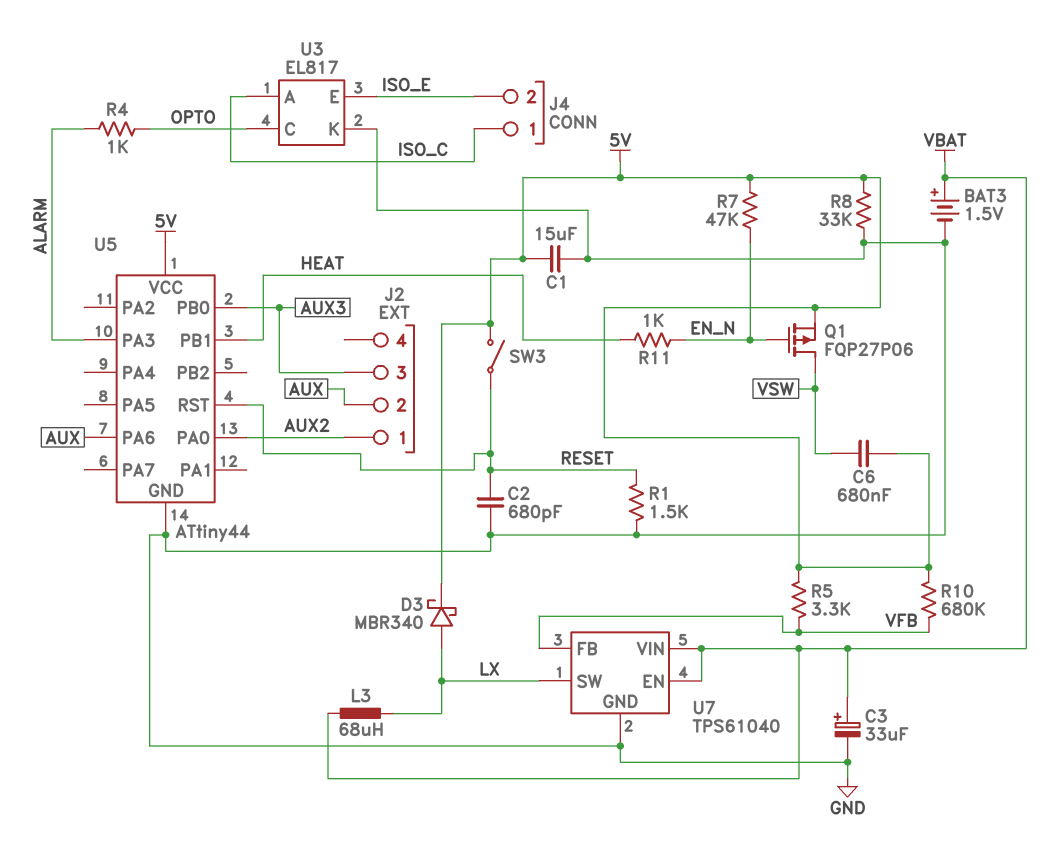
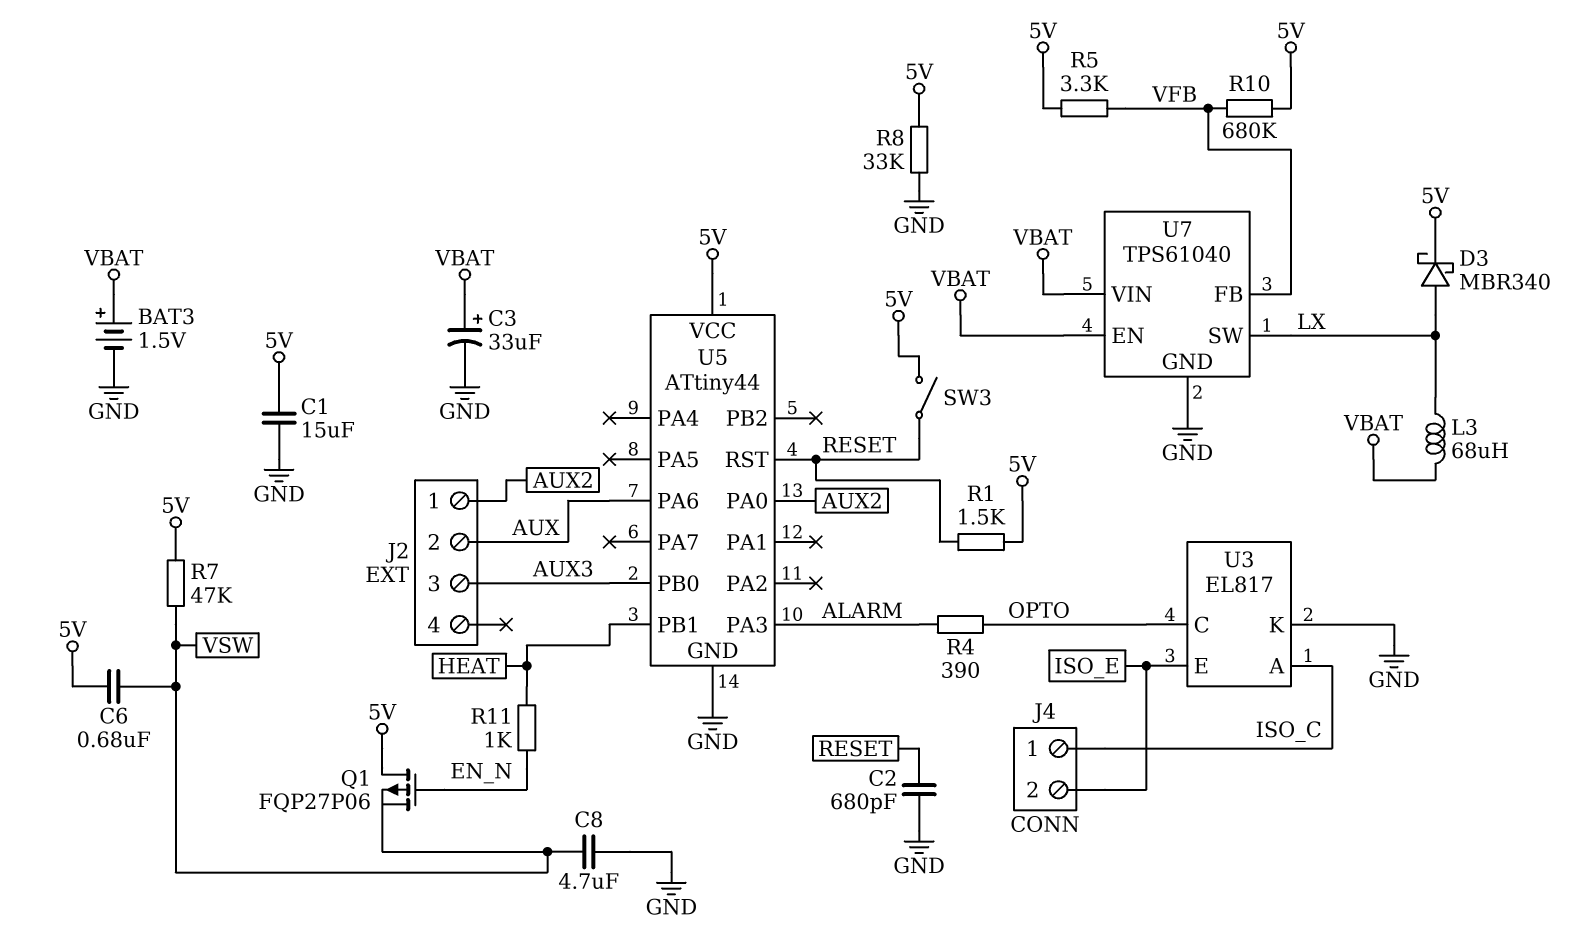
C8: none -> 4.7uF (GND, VSW)
Q1: PMOS FQP27P06 (G EN_N, D VSW, S 5V) -> PMOS FQP27P06 (G EN_N, D 5V, S VSW)
R1: 1.5k (GND, RESET) -> 1.5k (5V, RESET)
R4: 1k (ALARM, OPTO) -> 390 (ALARM, OPTO)
R7: 47k (5V, EN_N) -> 47k (5V, VSW)

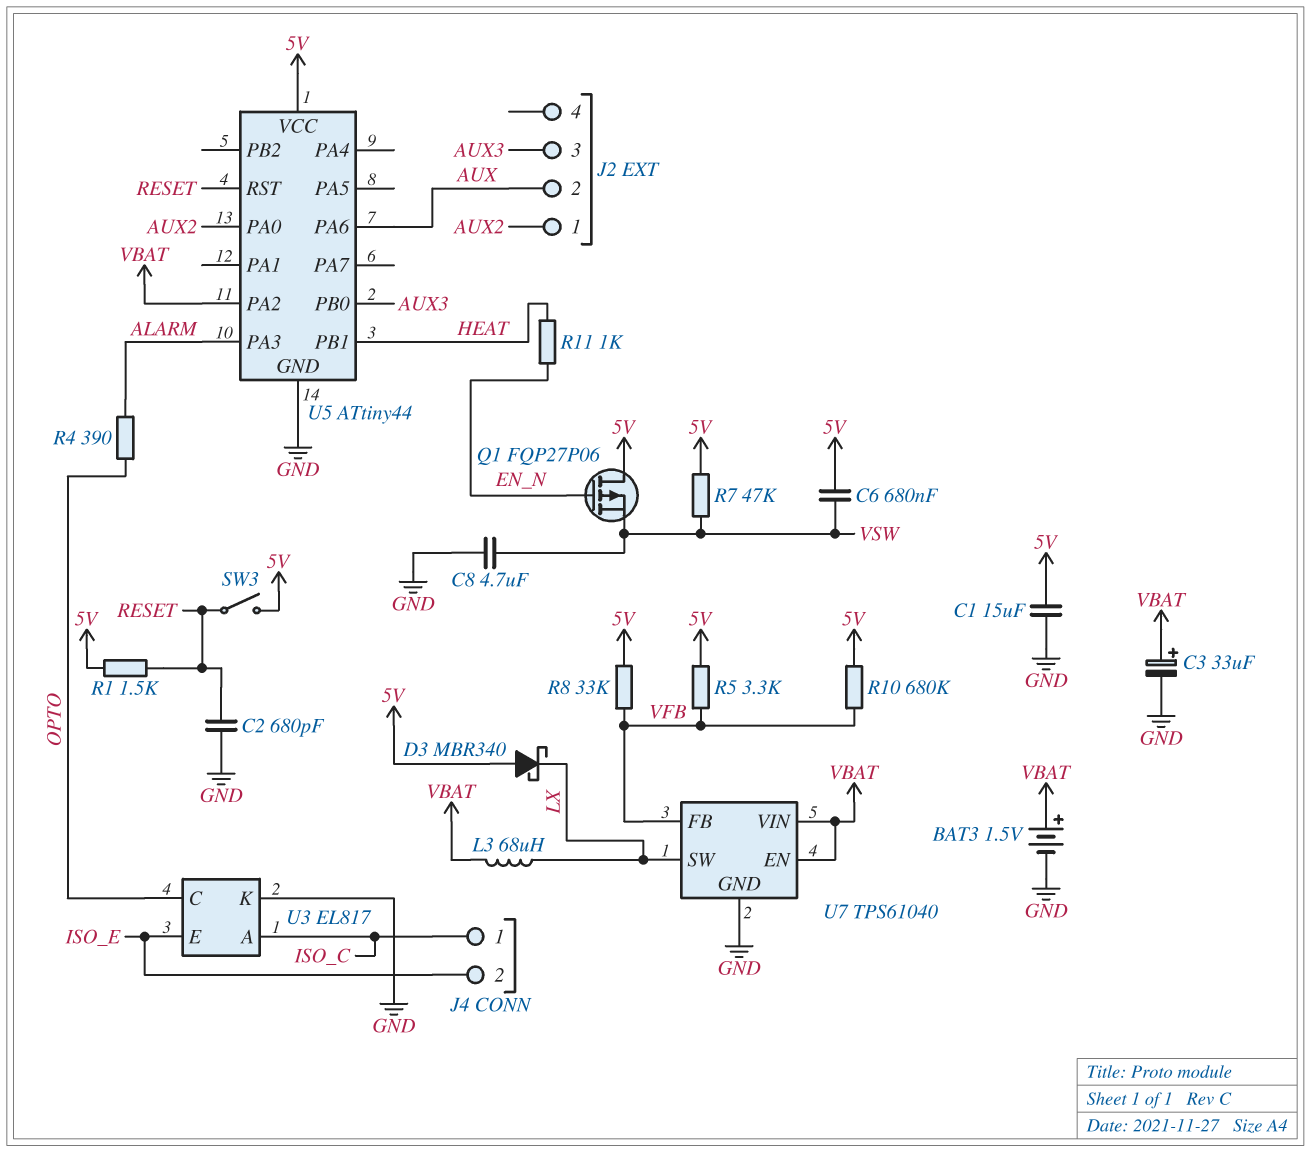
D3: schottky MBR340 (A LX, K 5V) -> schottky MBR340 (A 5V, K LX)
R8: 33k (5V, GND) -> 33k (5V, VFB)
U5 pin PA2: none -> VBAT

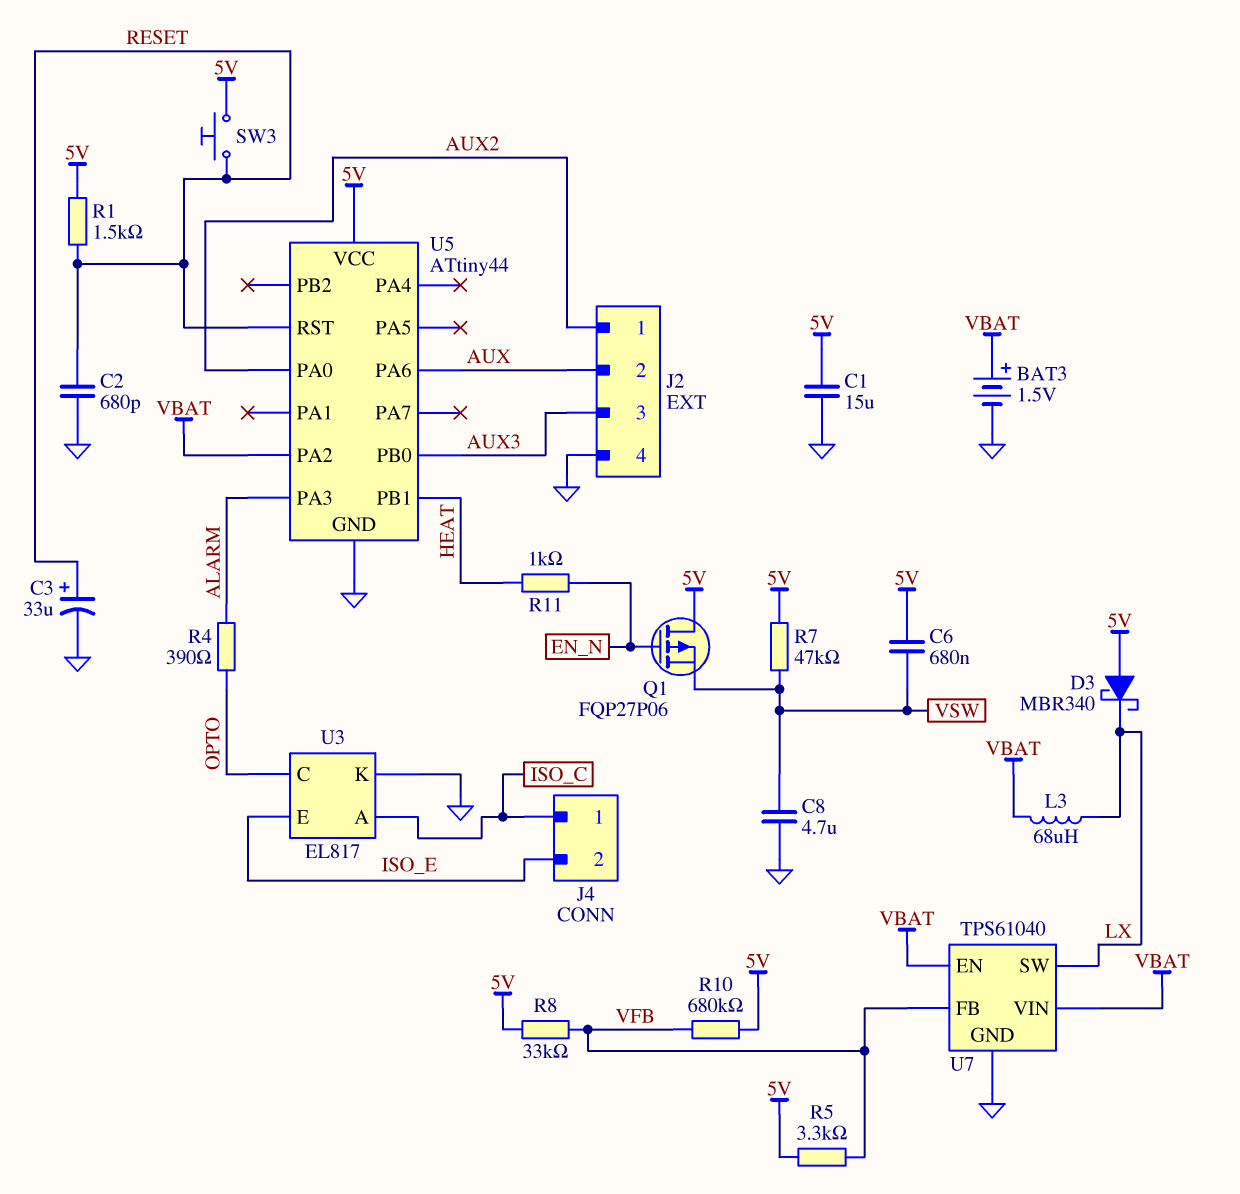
C3: 33uF (plus VBAT, minus GND) -> 33uF (plus RESET, minus GND)
J2 pin 4: none -> GND
SW3: switch (5V, RESET) -> button (5V, RESET)

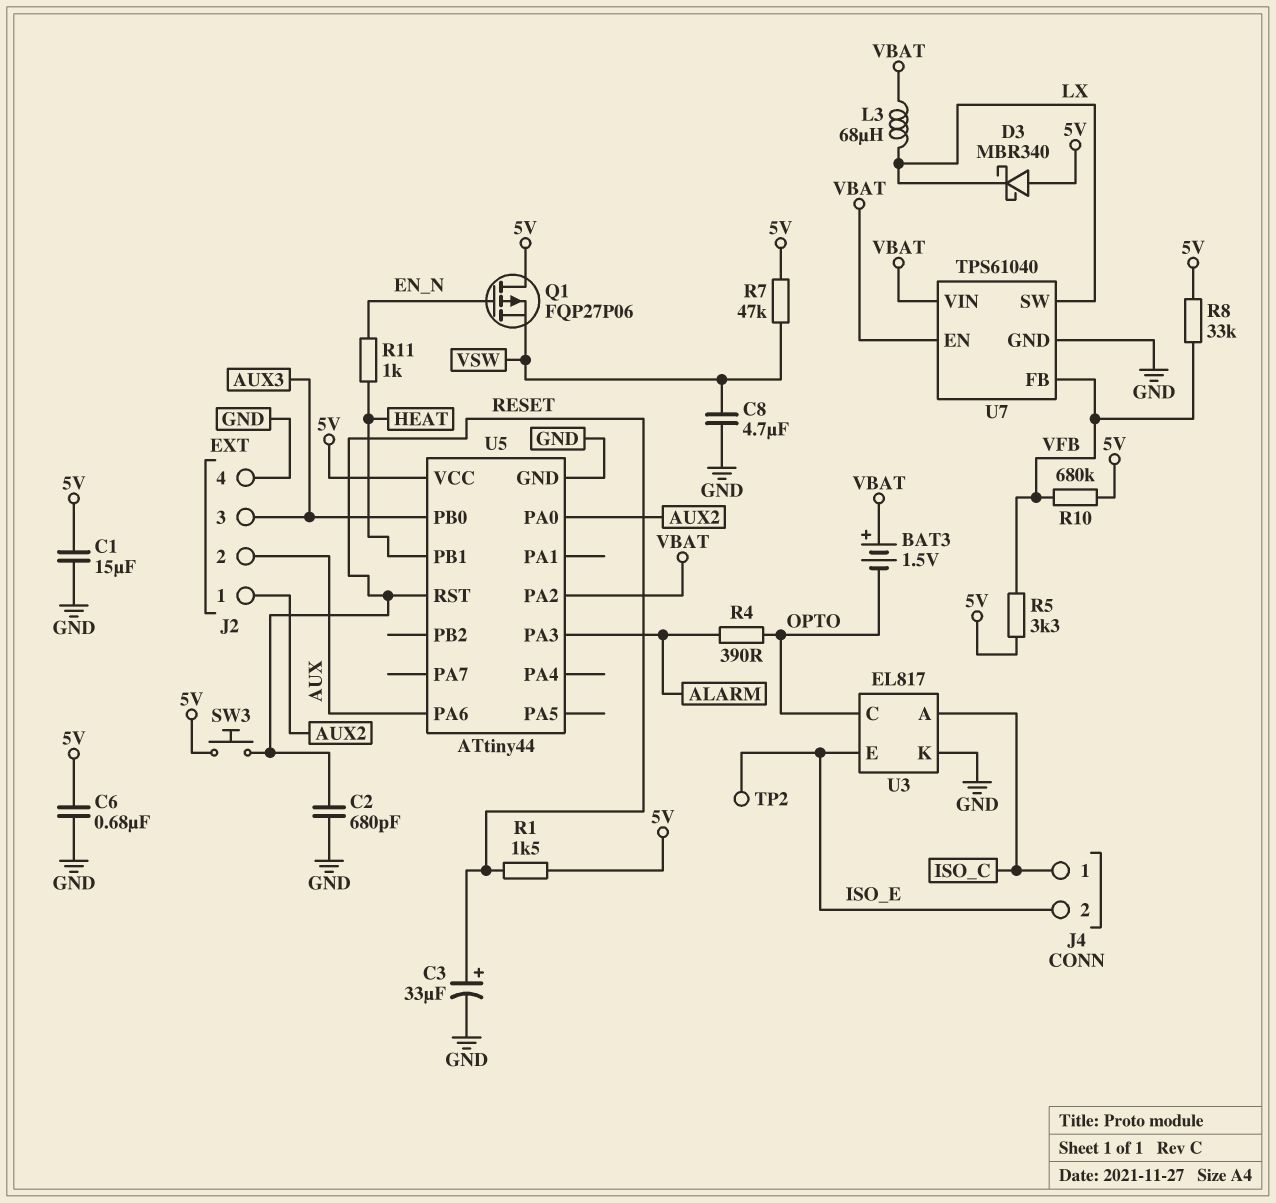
BAT3: 1.5V (plus VBAT, minus GND) -> 1.5V (plus VBAT, minus OPTO)
C6: 680nF (5V, VSW) -> 680nF (5V, GND)
TP2: none -> test point (ISO_E)

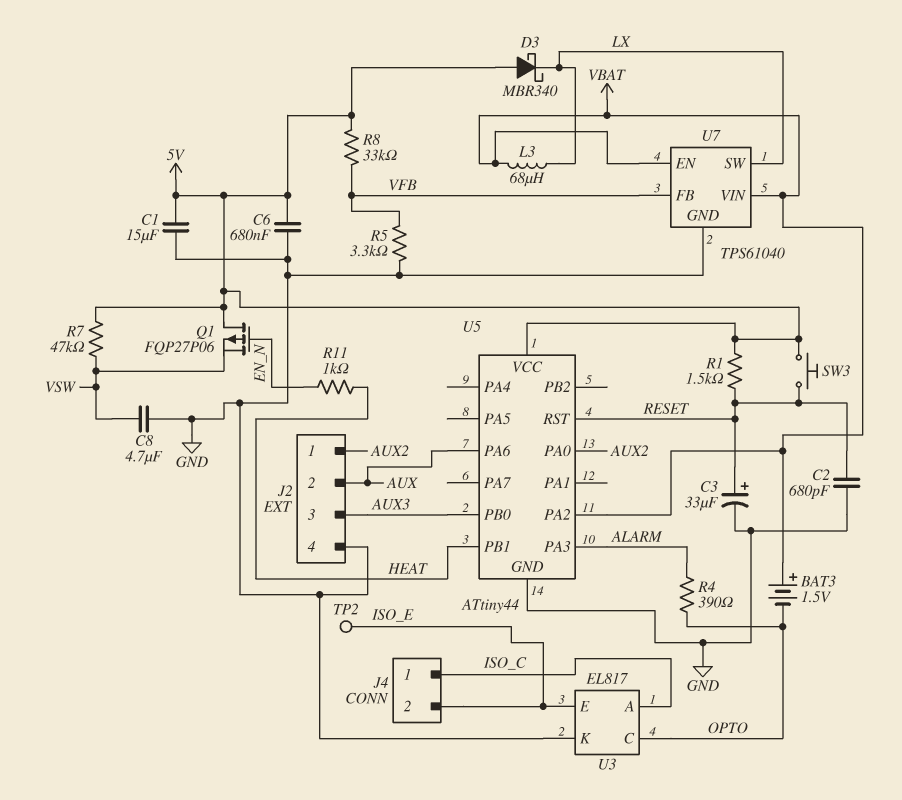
R5: 3.3k (5V, VFB) -> 3.3k (GND, VFB)
R10: 680k (5V, VFB) -> none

▶ Problem requirements
Give back exactly the lines from the line with "SW3: switch (5V, RESET) -> button (5V, RESET)" through the final line of the entries above, and keep pictures out of the copy.

▶ Exercise solution
SW3: switch (5V, RESET) -> button (5V, RESET)

BAT3: 1.5V (plus VBAT, minus GND) -> 1.5V (plus VBAT, minus OPTO)
C6: 680nF (5V, VSW) -> 680nF (5V, GND)
TP2: none -> test point (ISO_E)

R5: 3.3k (5V, VFB) -> 3.3k (GND, VFB)
R10: 680k (5V, VFB) -> none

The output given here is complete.